Required work>
Transcribe the records word for word, beginning with the first line and ending with the line that contains "move: calculadora (negro)"; include nothing else.

[[ Records for this exercise, beginning ]]

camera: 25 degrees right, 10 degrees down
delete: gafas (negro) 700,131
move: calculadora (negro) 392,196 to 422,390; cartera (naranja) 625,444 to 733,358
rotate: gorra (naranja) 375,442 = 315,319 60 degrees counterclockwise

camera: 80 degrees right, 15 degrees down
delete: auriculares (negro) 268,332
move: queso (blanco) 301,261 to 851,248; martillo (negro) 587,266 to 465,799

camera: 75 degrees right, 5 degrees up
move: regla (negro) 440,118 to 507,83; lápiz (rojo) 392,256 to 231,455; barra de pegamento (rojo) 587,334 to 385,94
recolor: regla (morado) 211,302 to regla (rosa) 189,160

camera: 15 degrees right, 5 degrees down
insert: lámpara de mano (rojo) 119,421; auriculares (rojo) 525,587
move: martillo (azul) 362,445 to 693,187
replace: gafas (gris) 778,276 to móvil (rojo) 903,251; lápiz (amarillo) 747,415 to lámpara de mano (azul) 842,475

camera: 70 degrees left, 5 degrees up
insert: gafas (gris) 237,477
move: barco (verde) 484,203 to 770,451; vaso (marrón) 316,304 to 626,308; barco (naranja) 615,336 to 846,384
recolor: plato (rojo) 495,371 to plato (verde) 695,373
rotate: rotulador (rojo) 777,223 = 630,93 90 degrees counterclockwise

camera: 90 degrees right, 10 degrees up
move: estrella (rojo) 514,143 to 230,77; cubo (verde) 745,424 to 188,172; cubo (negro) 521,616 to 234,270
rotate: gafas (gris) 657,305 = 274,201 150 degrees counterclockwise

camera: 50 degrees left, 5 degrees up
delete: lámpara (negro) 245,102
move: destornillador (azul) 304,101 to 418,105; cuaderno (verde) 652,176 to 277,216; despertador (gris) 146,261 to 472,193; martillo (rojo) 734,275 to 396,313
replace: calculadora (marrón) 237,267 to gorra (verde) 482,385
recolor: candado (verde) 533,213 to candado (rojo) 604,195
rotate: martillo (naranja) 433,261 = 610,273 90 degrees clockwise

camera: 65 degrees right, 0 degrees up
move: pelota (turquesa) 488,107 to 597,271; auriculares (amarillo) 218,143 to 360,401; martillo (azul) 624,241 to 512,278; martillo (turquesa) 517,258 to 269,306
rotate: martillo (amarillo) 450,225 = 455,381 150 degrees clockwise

[[ Records for this exercise, end ]]

Written solution>
camera: 25 degrees right, 10 degrees down
delete: gafas (negro) 700,131
move: calculadora (negro) 392,196 to 422,390; cartera (naranja) 625,444 to 733,358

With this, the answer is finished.